━━ Data provided ━━
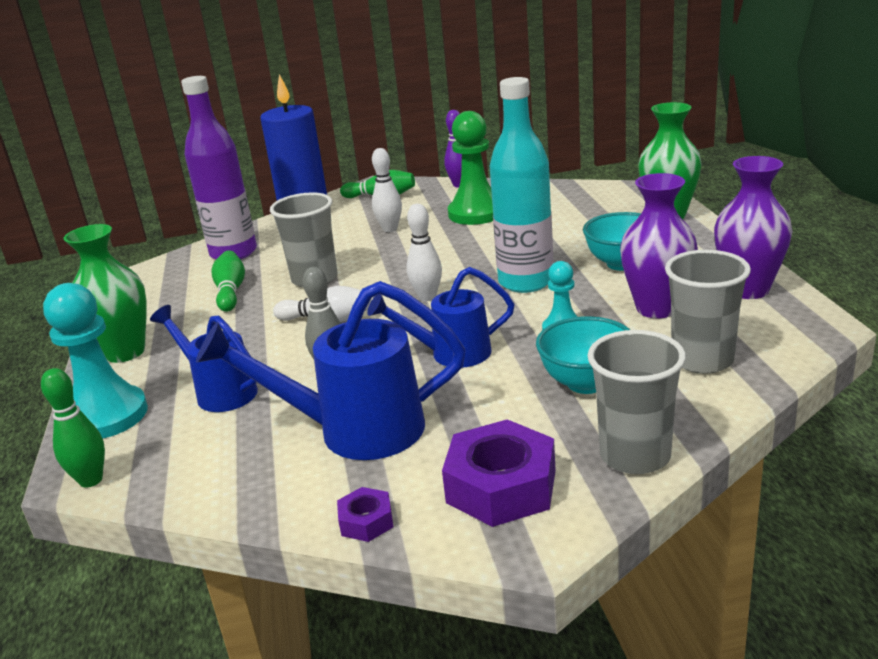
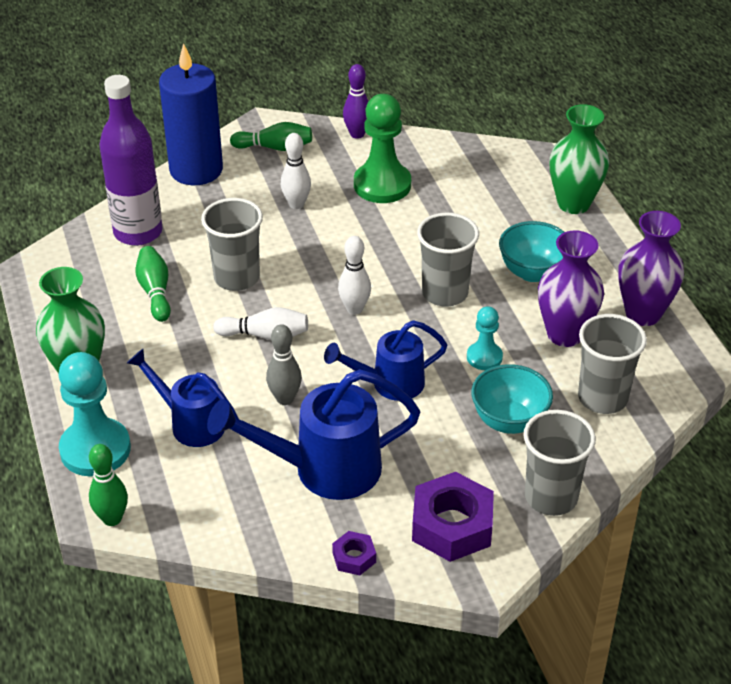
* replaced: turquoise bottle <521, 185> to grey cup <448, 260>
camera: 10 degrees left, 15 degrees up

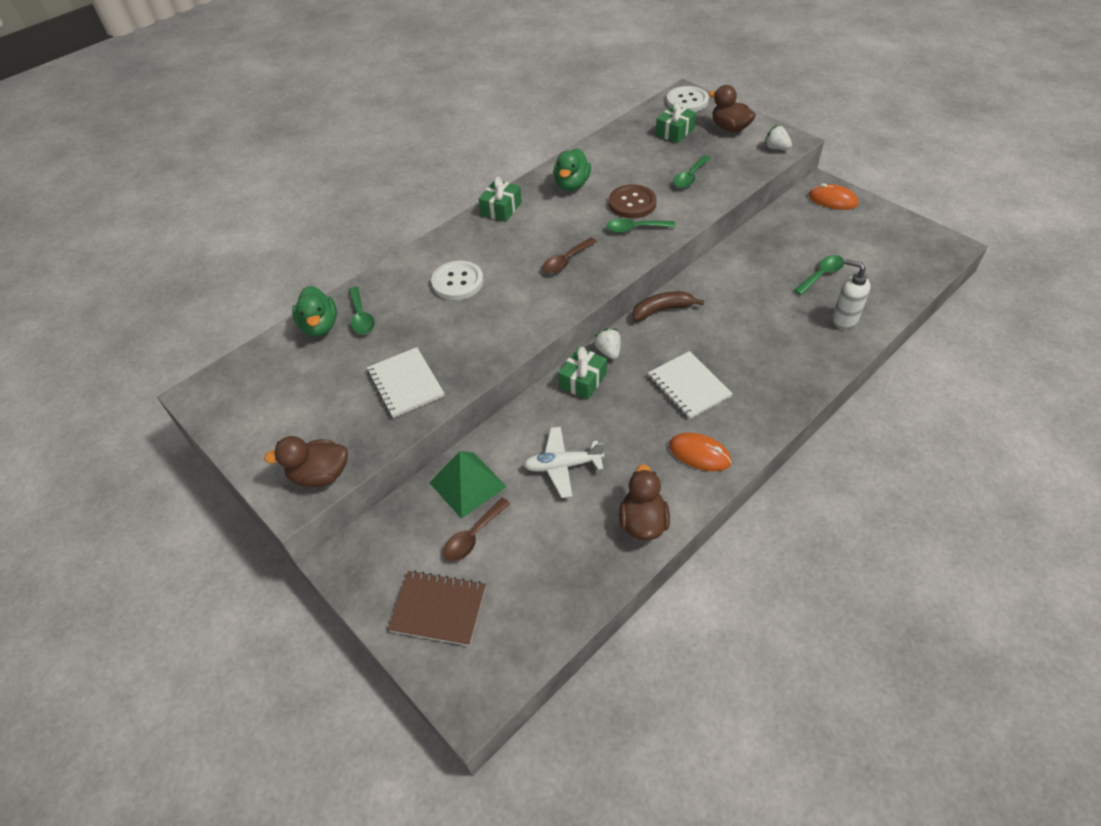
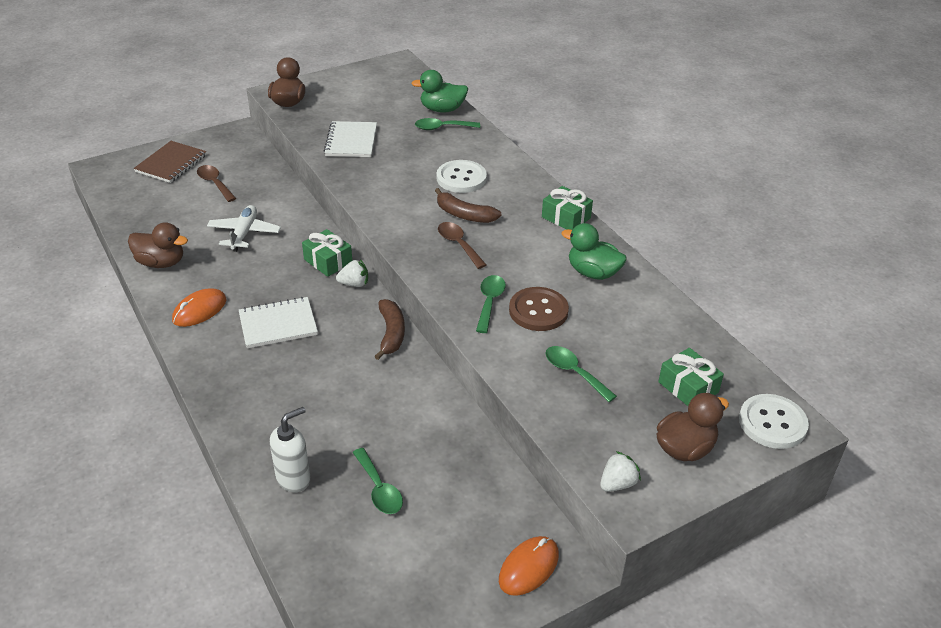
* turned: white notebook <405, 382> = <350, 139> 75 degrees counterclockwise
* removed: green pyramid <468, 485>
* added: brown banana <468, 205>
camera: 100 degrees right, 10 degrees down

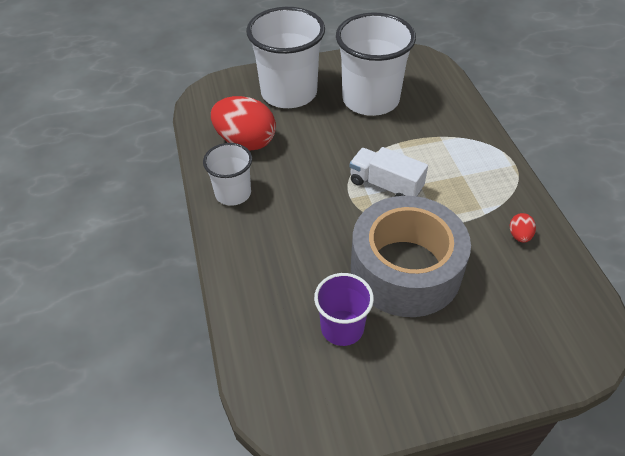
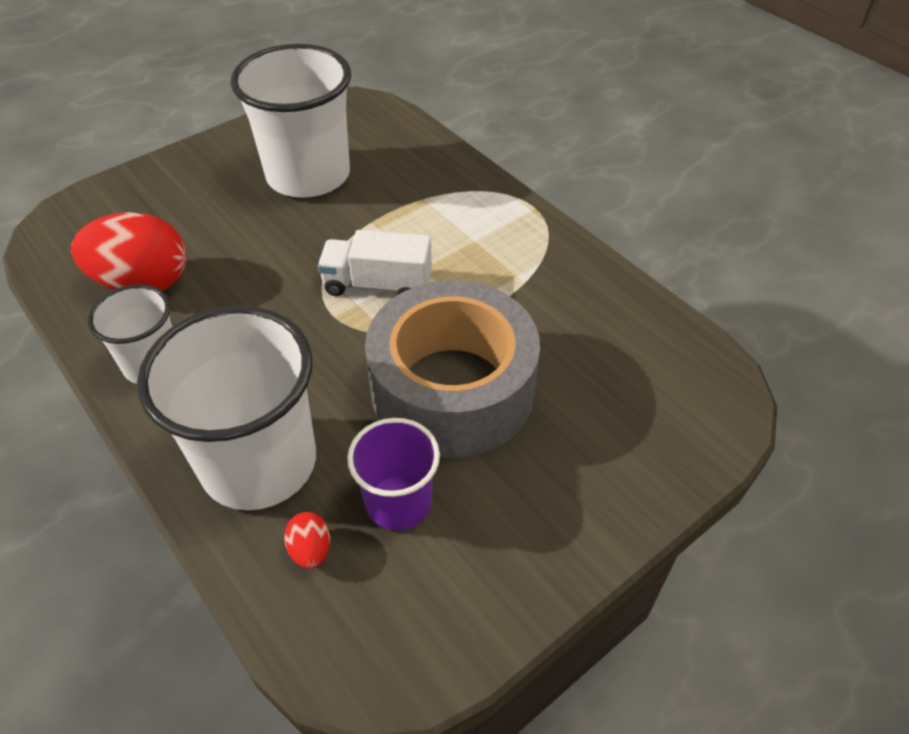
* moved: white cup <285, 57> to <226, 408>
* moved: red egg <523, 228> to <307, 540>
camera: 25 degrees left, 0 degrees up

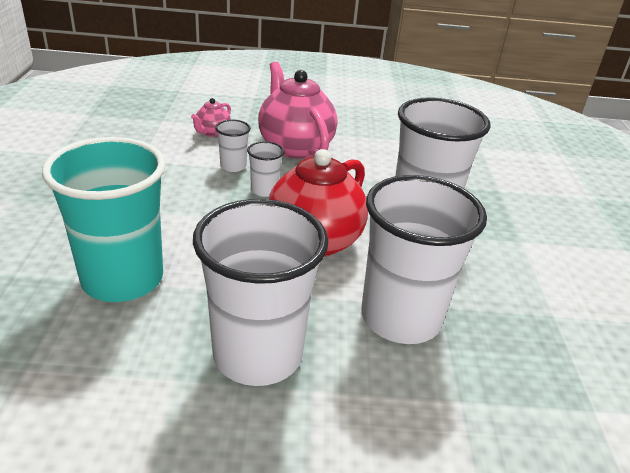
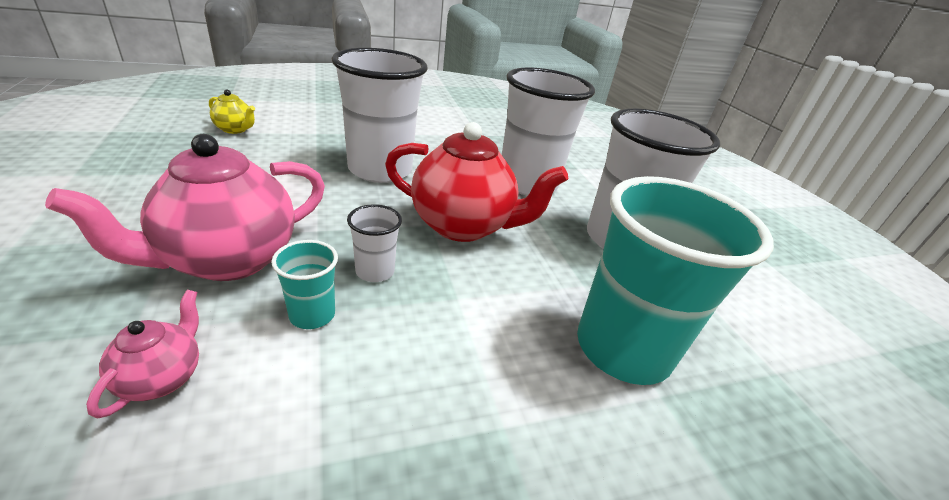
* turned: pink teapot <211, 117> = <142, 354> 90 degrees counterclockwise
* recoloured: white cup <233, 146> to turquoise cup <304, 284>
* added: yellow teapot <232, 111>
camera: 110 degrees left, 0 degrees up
━━━
> **Instructions to follow**: What you give back must be the data above, reproduced exactly and free of pictures.

> **Exercise result**:
* replaced: turquoise bottle <521, 185> to grey cup <448, 260>
camera: 10 degrees left, 15 degrees up

* turned: white notebook <405, 382> = <350, 139> 75 degrees counterclockwise
* removed: green pyramid <468, 485>
* added: brown banana <468, 205>
camera: 100 degrees right, 10 degrees down

* moved: white cup <285, 57> to <226, 408>
* moved: red egg <523, 228> to <307, 540>
camera: 25 degrees left, 0 degrees up

* turned: pink teapot <211, 117> = <142, 354> 90 degrees counterclockwise
* recoloured: white cup <233, 146> to turquoise cup <304, 284>
* added: yellow teapot <232, 111>
camera: 110 degrees left, 0 degrees up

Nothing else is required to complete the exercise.